> [Detected change data]
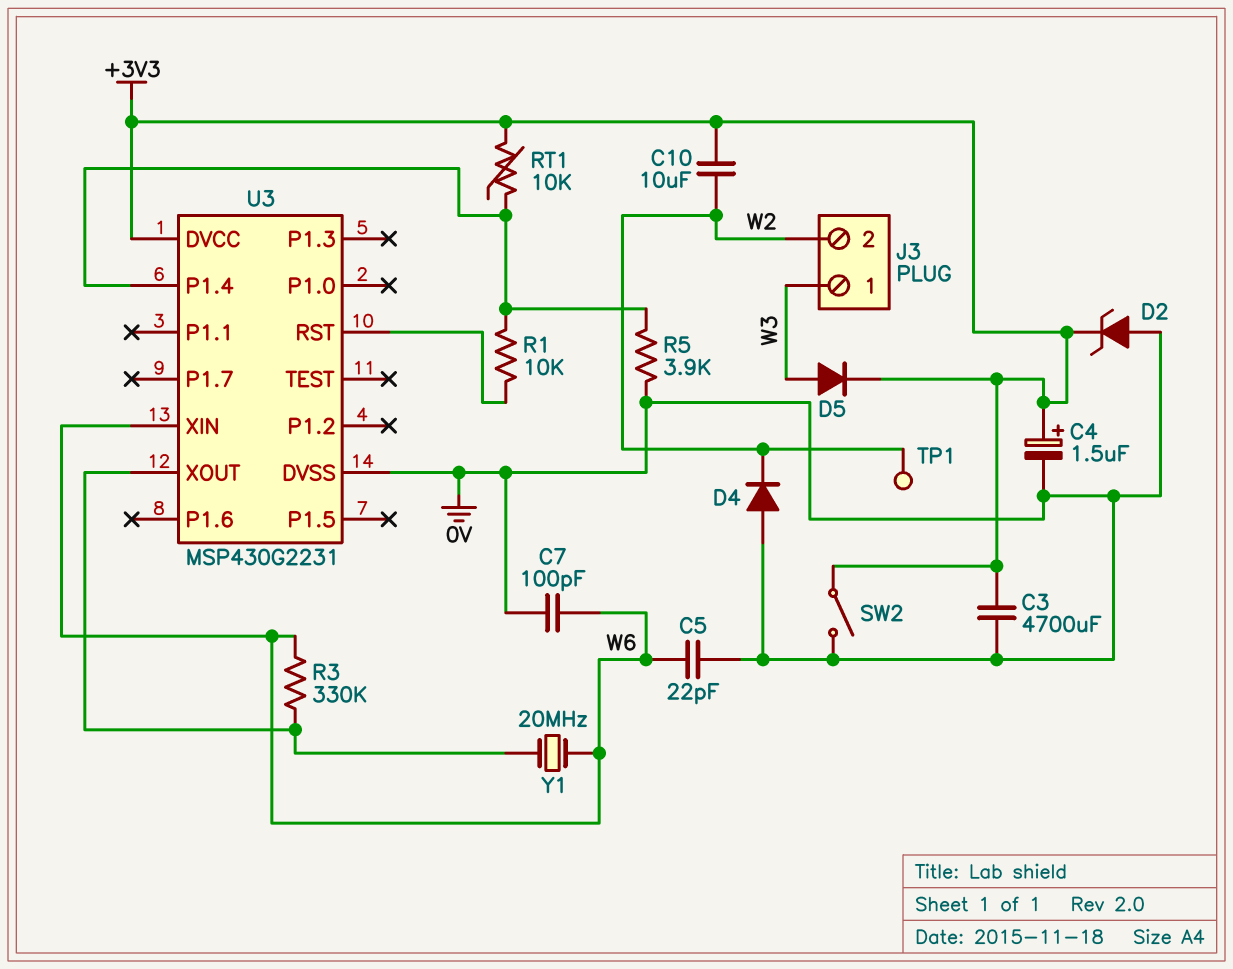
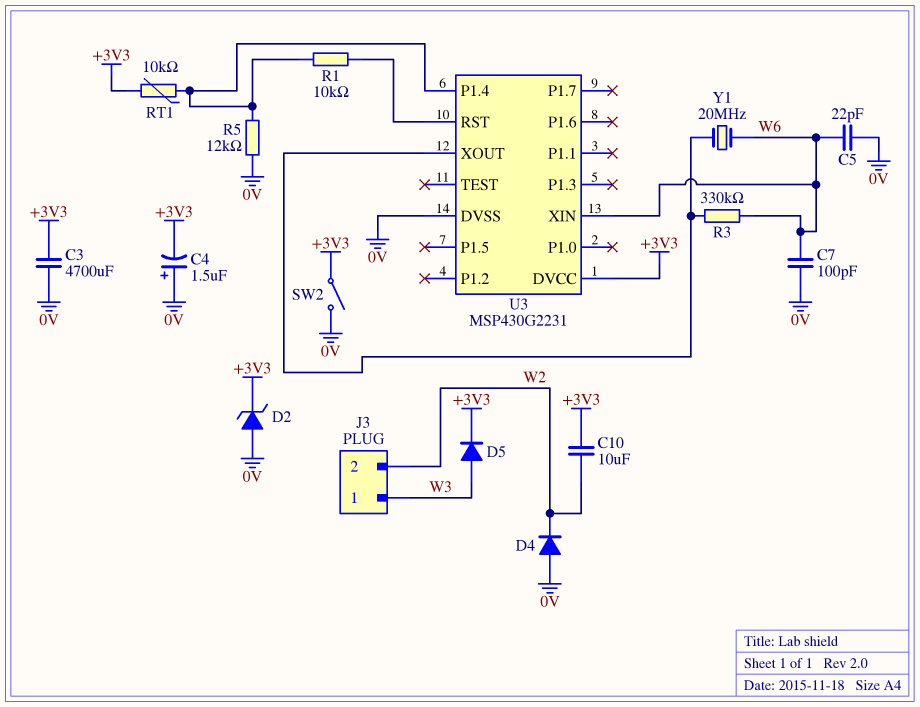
C4: 1.5uF (plus +3V3, minus 0V) -> 1.5uF (plus 0V, minus +3V3)
R5: 3.9k (0V, U3/P1.4) -> 12k (0V, U3/P1.4)
TP1: test point (W2) -> none

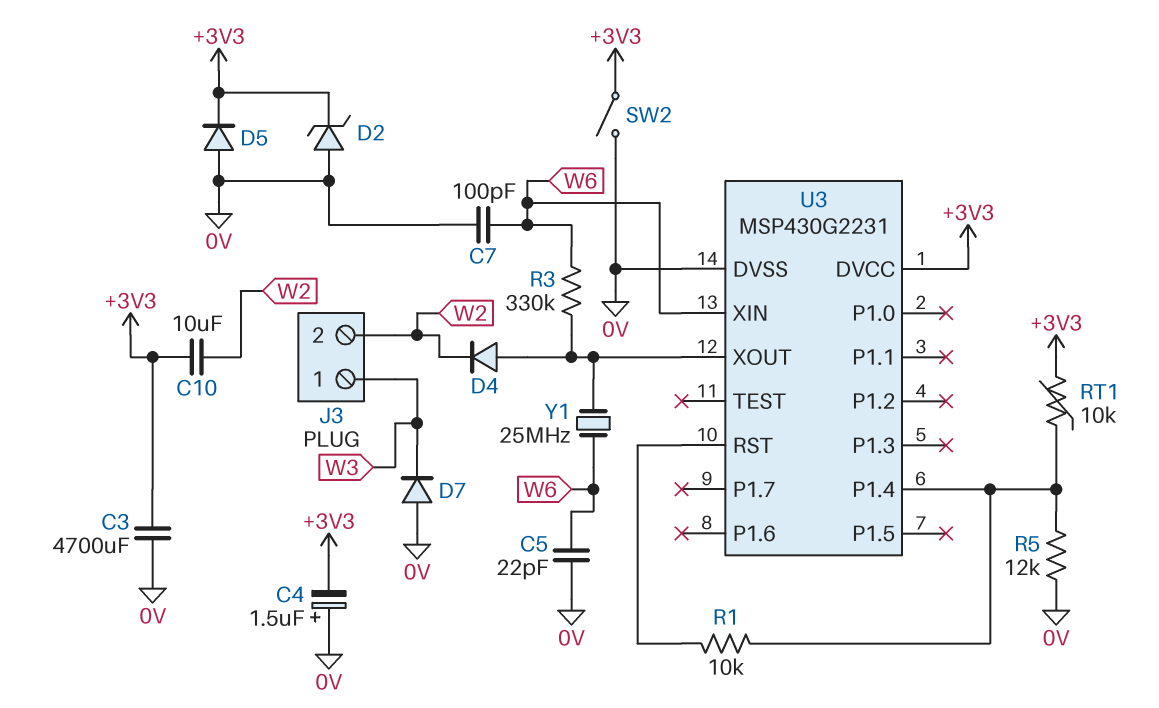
D4: diode (A 0V, K W2) -> diode (A U3/XOUT, K W2)
D5: diode (A W3, K +3V3) -> diode (A 0V, K +3V3)
D7: none -> diode (A 0V, K W3)
Y1: 20MHz (U3/XOUT, W6) -> 25MHz (U3/XOUT, W6)

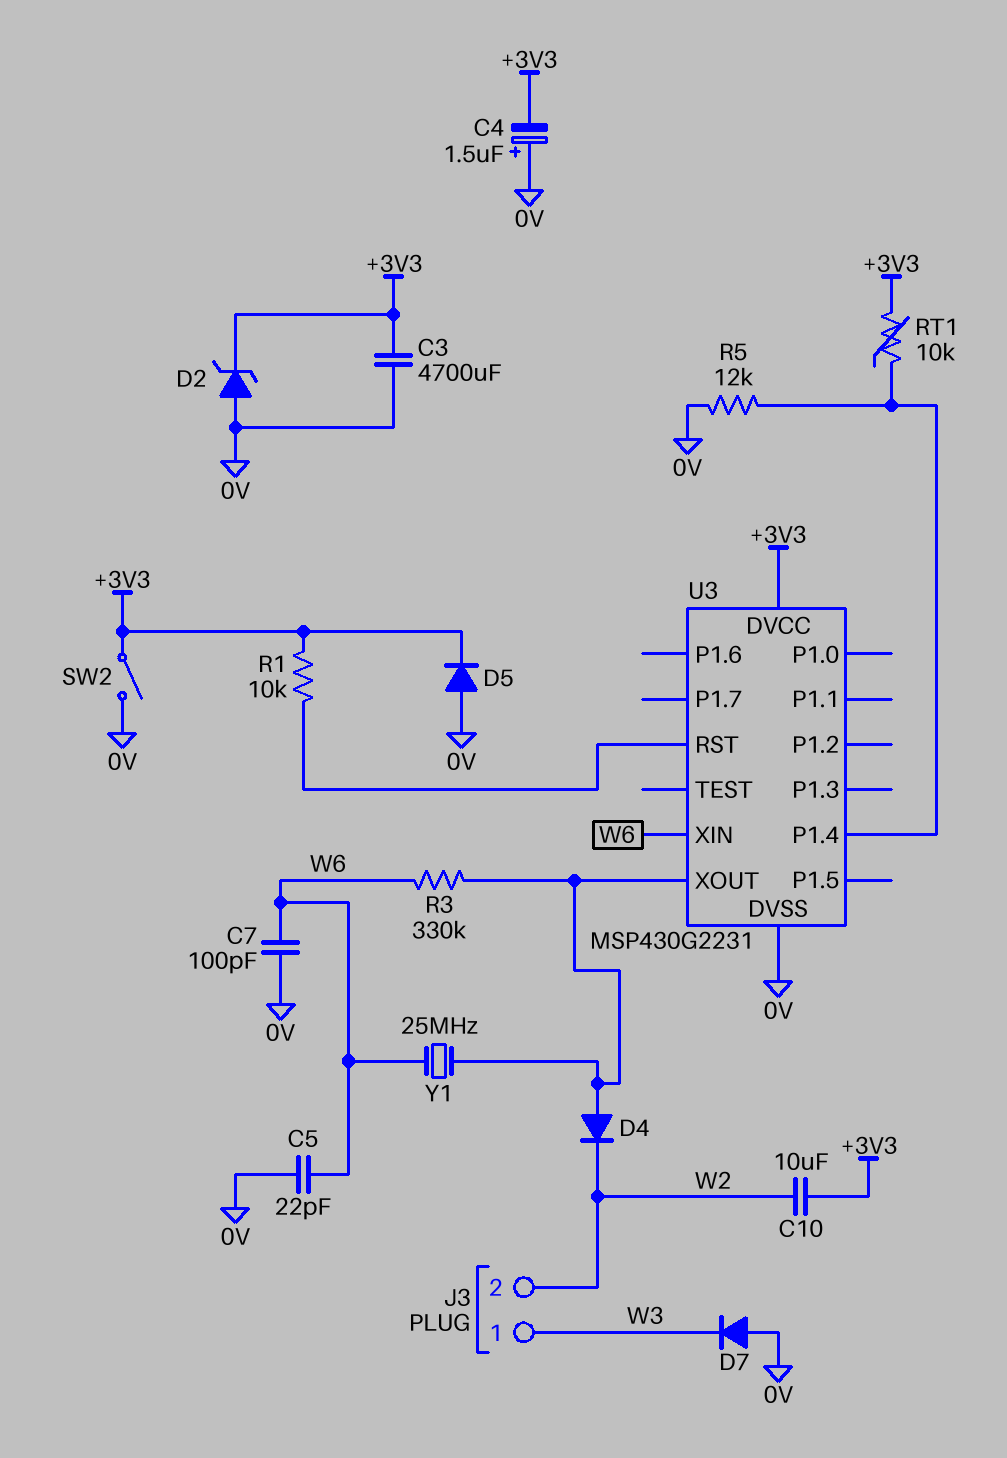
R1: 10k (U3/P1.4, U3/RST) -> 10k (+3V3, U3/RST)

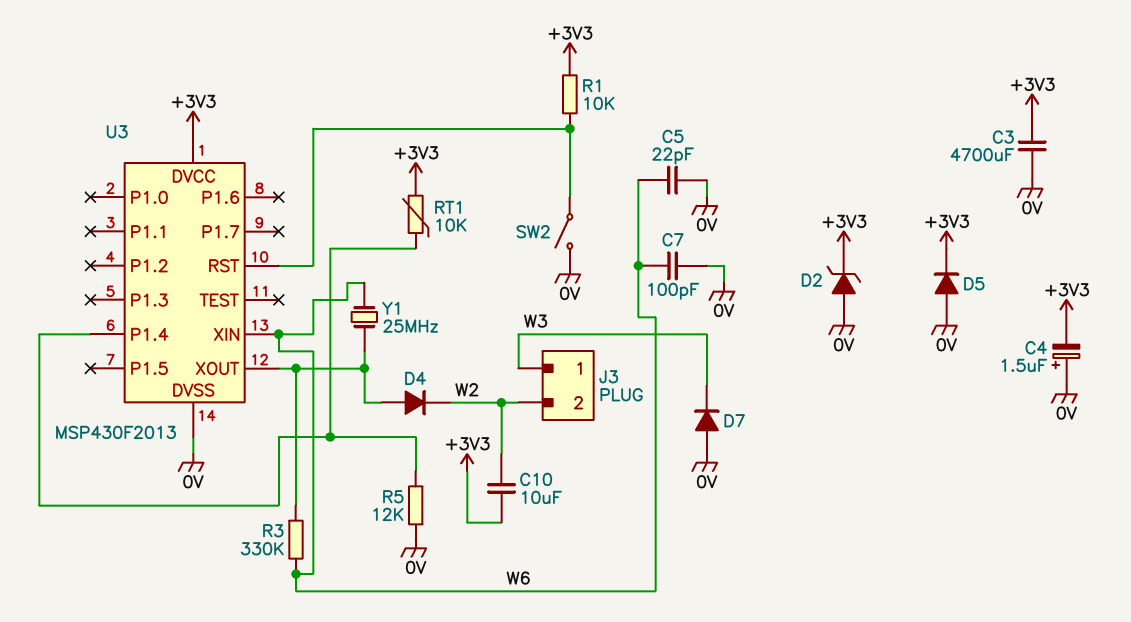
SW2: switch (+3V3, 0V) -> switch (0V, U3/RST)
U3: MSP430G2231 -> MSP430F2013

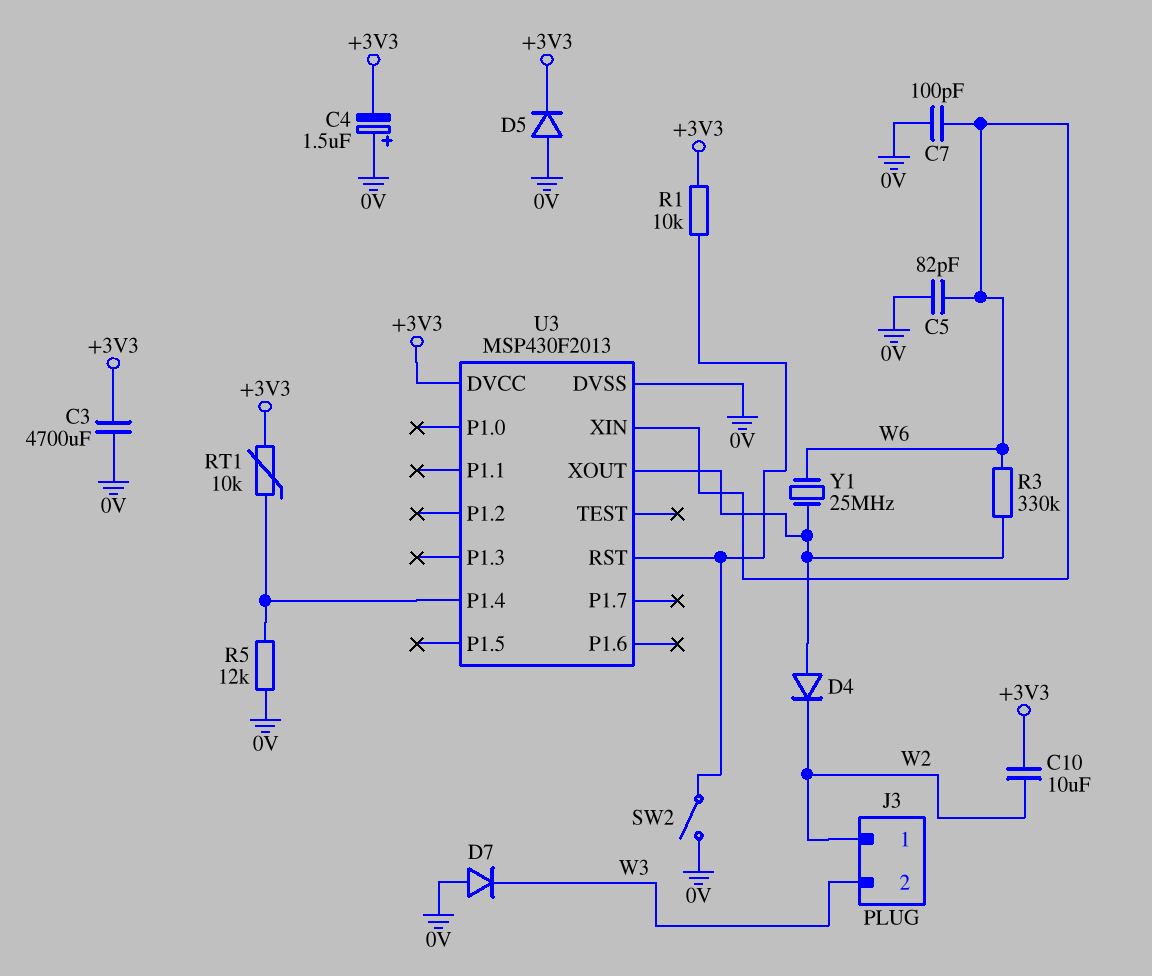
C5: 22pF (0V, W6) -> 82pF (0V, W6)
D2: zener (A 0V, K +3V3) -> none
J3 pin 1: W3 -> W2
J3 pin 2: W2 -> W3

> [What needs to be done] The line that contains "U3: MSP430G2231 -> MSP430F2013" begins the range and the last line of the entries ends it; print that range exactly, without pictures.

> [Response to the exercise]
U3: MSP430G2231 -> MSP430F2013

C5: 22pF (0V, W6) -> 82pF (0V, W6)
D2: zener (A 0V, K +3V3) -> none
J3 pin 1: W3 -> W2
J3 pin 2: W2 -> W3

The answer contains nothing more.